▶ **Try it**
Your task is to copy every line below that contains the word "yellow".

▶ **Records**
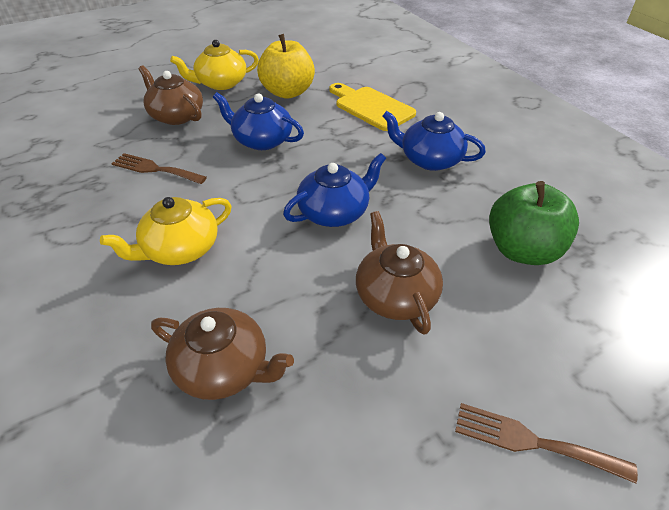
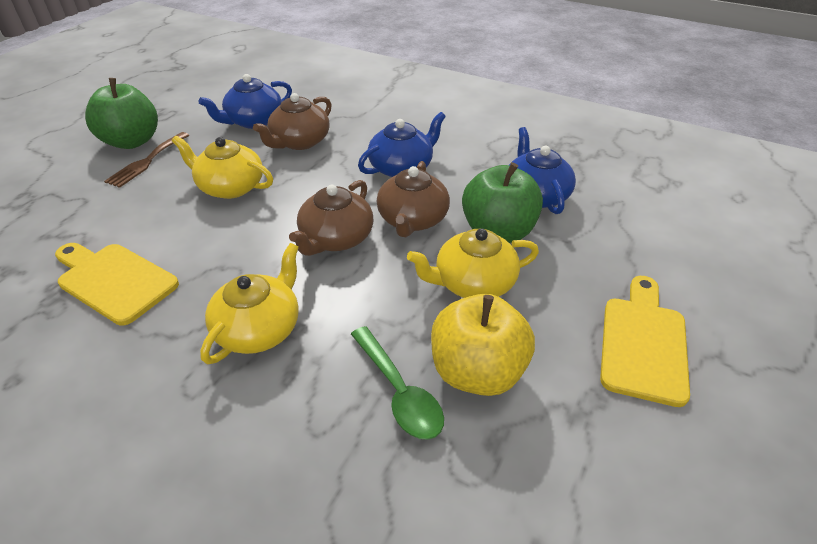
brown fork: 2 -> 1
green apple: 1 -> 2
green spoon: 0 -> 1
yellow cutting board: 1 -> 2
yellow teapot: 2 -> 3

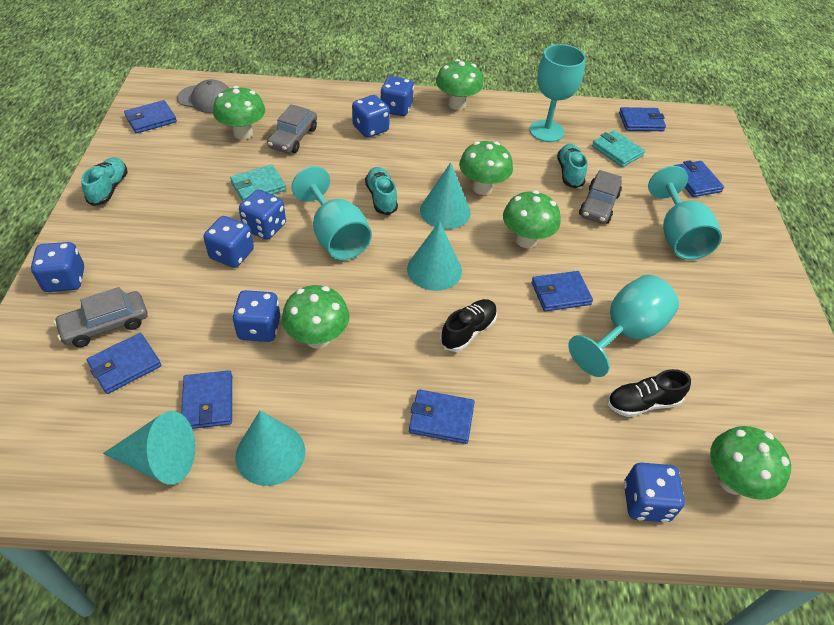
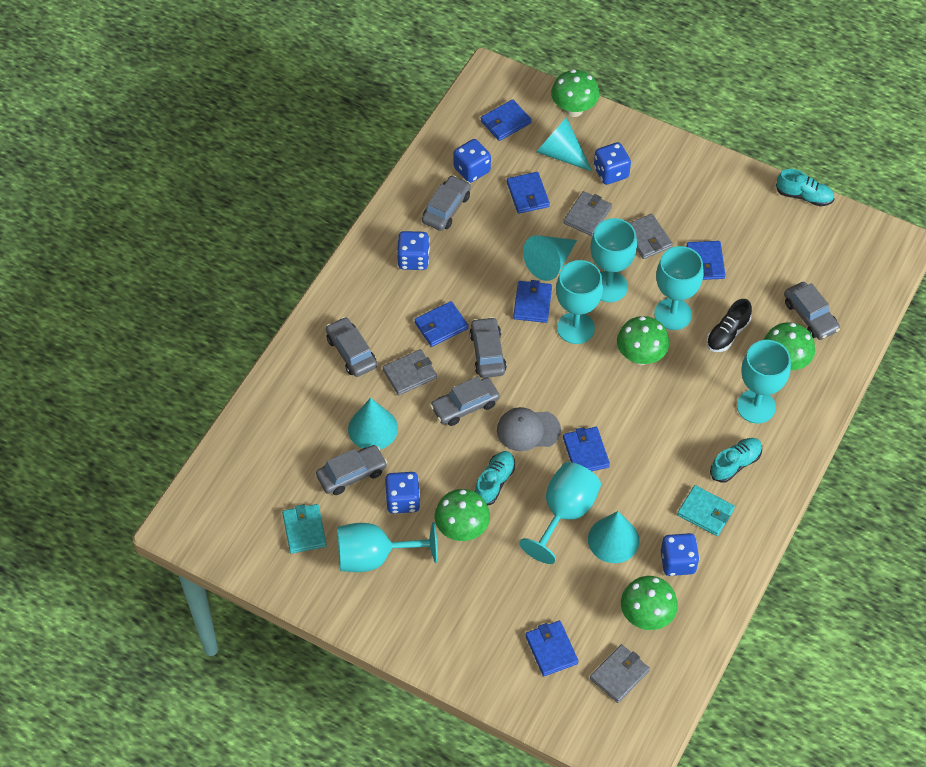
black shoe: 2 -> 1
blue dice: 7 -> 5
green mushroom: 6 -> 5
grey car: 3 -> 6
grey wallet: 0 -> 4
turquoise goblet: 4 -> 6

▶ **Answer space**
yellow cutting board: 1 -> 2
yellow teapot: 2 -> 3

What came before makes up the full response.